>> start Material shown

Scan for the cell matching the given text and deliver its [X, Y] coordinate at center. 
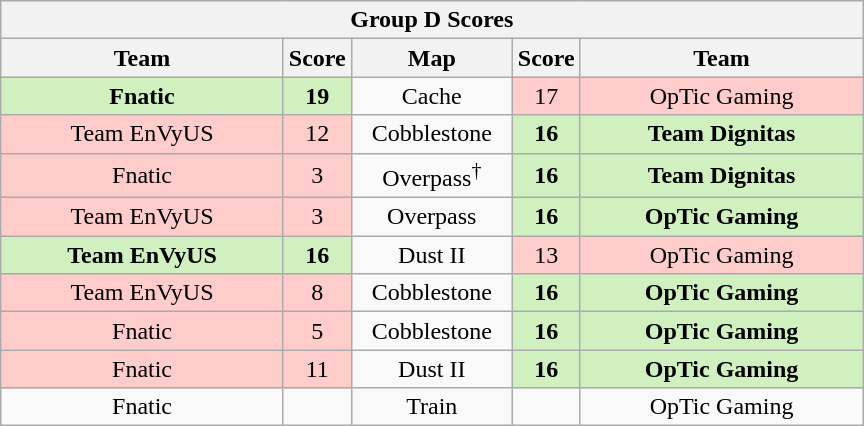
19 [317, 96]
12 [317, 134]
Map [432, 58]
8 [317, 293]
Cache [432, 96]
Overpass [432, 217]
17 [546, 96]
Train [432, 407]
11 [317, 369]
Group D Scores [432, 20]
13 [546, 255]
Overpass† [432, 176]
5 [317, 331]
Return (x, y) of the center of cell containing provided text 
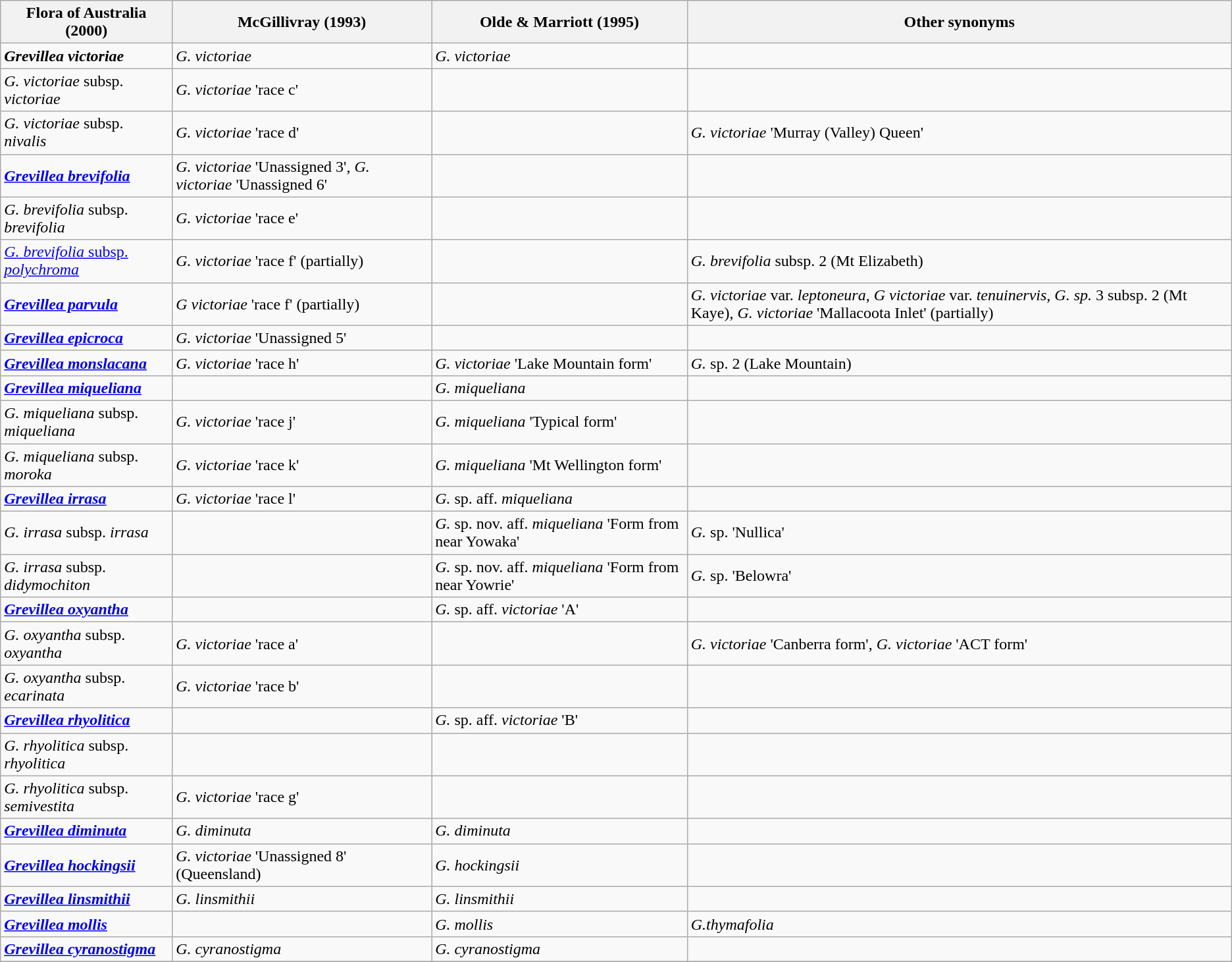
G. victoriae 'race d' (302, 133)
G. sp. aff. miqueliana (559, 499)
G. miqueliana 'Typical form' (559, 421)
Grevillea parvula (87, 304)
G. miqueliana subsp. miqueliana (87, 421)
G. rhyolitica subsp. semivestita (87, 796)
Grevillea miqueliana (87, 388)
G. irrasa subsp. irrasa (87, 533)
G. victoriae 'race e' (302, 218)
G. victoriae subsp. nivalis (87, 133)
G. victoriae 'Unassigned 5' (302, 338)
G. victoriae 'race h' (302, 363)
G. hockingsii (559, 865)
G. victoriae 'race l' (302, 499)
G. oxyantha subsp. oxyantha (87, 644)
G. victoriae subsp. victoriae (87, 90)
G. miqueliana 'Mt Wellington form' (559, 465)
G. victoriae 'race g' (302, 796)
McGillivray (1993) (302, 22)
G. victoriae 'race j' (302, 421)
Grevillea diminuta (87, 831)
G. victoriae 'race c' (302, 90)
G. victoriae 'Unassigned 8' (Queensland) (302, 865)
Grevillea hockingsii (87, 865)
G. victoriae 'race k' (302, 465)
Grevillea linsmithii (87, 898)
G. victoriae 'Murray (Valley) Queen' (960, 133)
G. sp. 'Belowra' (960, 575)
G. brevifolia subsp. brevifolia (87, 218)
Olde & Marriott (1995) (559, 22)
G. victoriae 'race a' (302, 644)
G. sp. 'Nullica' (960, 533)
Grevillea irrasa (87, 499)
G. brevifolia subsp. 2 (Mt Elizabeth) (960, 261)
Grevillea epicroca (87, 338)
G. brevifolia subsp. polychroma (87, 261)
G. sp. nov. aff. miqueliana 'Form from near Yowrie' (559, 575)
G. sp. aff. victoriae 'A' (559, 609)
Grevillea victoriae (87, 56)
G. victoriae 'race f' (partially) (302, 261)
G. victoriae 'Lake Mountain form' (559, 363)
G. victoriae 'race b' (302, 686)
Grevillea rhyolitica (87, 720)
G. sp. 2 (Lake Mountain) (960, 363)
Flora of Australia (2000) (87, 22)
G.thymafolia (960, 923)
G. victoriae 'Unassigned 3', G. victoriae 'Unassigned 6' (302, 175)
G. miqueliana subsp. moroka (87, 465)
G. victoriae 'Canberra form', G. victoriae 'ACT form' (960, 644)
Grevillea brevifolia (87, 175)
G. sp. nov. aff. miqueliana 'Form from near Yowaka' (559, 533)
G. rhyolitica subsp. rhyolitica (87, 754)
Grevillea mollis (87, 923)
G. victoriae var. leptoneura, G victoriae var. tenuinervis, G. sp. 3 subsp. 2 (Mt Kaye), G. victoriae 'Mallacoota Inlet' (partially) (960, 304)
G. sp. aff. victoriae 'B' (559, 720)
G. mollis (559, 923)
G victoriae 'race f' (partially) (302, 304)
Grevillea cyranostigma (87, 948)
G. oxyantha subsp. ecarinata (87, 686)
Grevillea monslacana (87, 363)
G. irrasa subsp. didymochiton (87, 575)
Grevillea oxyantha (87, 609)
Other synonyms (960, 22)
G. miqueliana (559, 388)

>> end Material shown

» Instructions for the task
Give the lines from the one containing "19 [317, 96]" through the one containing "Return (x, y)", inclusive, as a JSON list of strings with one string per line and blank lines left out.

» Complete response
[
  "19 [317, 96]",
  "12 [317, 134]",
  "Map [432, 58]",
  "8 [317, 293]",
  "Cache [432, 96]",
  "Overpass [432, 217]",
  "17 [546, 96]",
  "Train [432, 407]",
  "11 [317, 369]",
  "Group D Scores [432, 20]",
  "13 [546, 255]",
  "Overpass† [432, 176]",
  "5 [317, 331]",
  "Return (x, y) of the center of cell containing provided text "
]